***** Records provided *****

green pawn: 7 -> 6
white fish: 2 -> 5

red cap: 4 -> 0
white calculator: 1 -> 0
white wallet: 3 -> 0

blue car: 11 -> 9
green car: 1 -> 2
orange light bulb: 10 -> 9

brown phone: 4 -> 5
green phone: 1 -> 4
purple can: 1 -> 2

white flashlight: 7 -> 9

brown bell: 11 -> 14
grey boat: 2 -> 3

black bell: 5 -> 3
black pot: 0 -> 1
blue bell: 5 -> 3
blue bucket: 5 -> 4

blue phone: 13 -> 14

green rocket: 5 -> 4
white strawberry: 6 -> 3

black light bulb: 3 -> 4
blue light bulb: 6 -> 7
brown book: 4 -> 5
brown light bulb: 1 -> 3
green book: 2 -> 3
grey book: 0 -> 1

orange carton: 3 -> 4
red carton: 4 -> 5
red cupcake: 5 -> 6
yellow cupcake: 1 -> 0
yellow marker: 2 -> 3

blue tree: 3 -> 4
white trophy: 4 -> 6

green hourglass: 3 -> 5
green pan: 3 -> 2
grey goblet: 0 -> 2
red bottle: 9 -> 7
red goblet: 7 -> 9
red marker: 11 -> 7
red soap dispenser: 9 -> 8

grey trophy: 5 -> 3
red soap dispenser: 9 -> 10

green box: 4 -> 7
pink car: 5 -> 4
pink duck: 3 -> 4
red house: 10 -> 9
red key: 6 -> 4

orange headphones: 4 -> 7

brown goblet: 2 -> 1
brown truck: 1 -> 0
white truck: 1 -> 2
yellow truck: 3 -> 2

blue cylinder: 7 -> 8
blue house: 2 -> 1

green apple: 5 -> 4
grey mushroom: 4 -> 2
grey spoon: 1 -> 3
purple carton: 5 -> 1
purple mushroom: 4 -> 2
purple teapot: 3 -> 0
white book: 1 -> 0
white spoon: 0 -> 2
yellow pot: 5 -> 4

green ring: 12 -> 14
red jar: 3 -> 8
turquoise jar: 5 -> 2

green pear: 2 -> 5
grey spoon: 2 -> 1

*****

Try it: Repeat the entire listing above without changing a word.

Result for this exercise:
green pawn: 7 -> 6
white fish: 2 -> 5

red cap: 4 -> 0
white calculator: 1 -> 0
white wallet: 3 -> 0

blue car: 11 -> 9
green car: 1 -> 2
orange light bulb: 10 -> 9

brown phone: 4 -> 5
green phone: 1 -> 4
purple can: 1 -> 2

white flashlight: 7 -> 9

brown bell: 11 -> 14
grey boat: 2 -> 3

black bell: 5 -> 3
black pot: 0 -> 1
blue bell: 5 -> 3
blue bucket: 5 -> 4

blue phone: 13 -> 14

green rocket: 5 -> 4
white strawberry: 6 -> 3

black light bulb: 3 -> 4
blue light bulb: 6 -> 7
brown book: 4 -> 5
brown light bulb: 1 -> 3
green book: 2 -> 3
grey book: 0 -> 1

orange carton: 3 -> 4
red carton: 4 -> 5
red cupcake: 5 -> 6
yellow cupcake: 1 -> 0
yellow marker: 2 -> 3

blue tree: 3 -> 4
white trophy: 4 -> 6

green hourglass: 3 -> 5
green pan: 3 -> 2
grey goblet: 0 -> 2
red bottle: 9 -> 7
red goblet: 7 -> 9
red marker: 11 -> 7
red soap dispenser: 9 -> 8

grey trophy: 5 -> 3
red soap dispenser: 9 -> 10

green box: 4 -> 7
pink car: 5 -> 4
pink duck: 3 -> 4
red house: 10 -> 9
red key: 6 -> 4

orange headphones: 4 -> 7

brown goblet: 2 -> 1
brown truck: 1 -> 0
white truck: 1 -> 2
yellow truck: 3 -> 2

blue cylinder: 7 -> 8
blue house: 2 -> 1

green apple: 5 -> 4
grey mushroom: 4 -> 2
grey spoon: 1 -> 3
purple carton: 5 -> 1
purple mushroom: 4 -> 2
purple teapot: 3 -> 0
white book: 1 -> 0
white spoon: 0 -> 2
yellow pot: 5 -> 4

green ring: 12 -> 14
red jar: 3 -> 8
turquoise jar: 5 -> 2

green pear: 2 -> 5
grey spoon: 2 -> 1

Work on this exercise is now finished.